ACTION ITEM >>
Output, word for word, the lines of this listing that fall between the line with "turquoise egg: 4 -> 6" and the line with "black truck: 13 -> 8", counting both of those lines, and no others.

DATA FOR THE TASK >>

* * * * *

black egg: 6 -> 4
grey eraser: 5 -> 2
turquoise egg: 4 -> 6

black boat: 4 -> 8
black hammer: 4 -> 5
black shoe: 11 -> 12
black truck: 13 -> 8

* * * * *

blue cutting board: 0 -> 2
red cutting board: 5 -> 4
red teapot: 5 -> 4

* * * * *

RESPONSE AREA >>
turquoise egg: 4 -> 6

black boat: 4 -> 8
black hammer: 4 -> 5
black shoe: 11 -> 12
black truck: 13 -> 8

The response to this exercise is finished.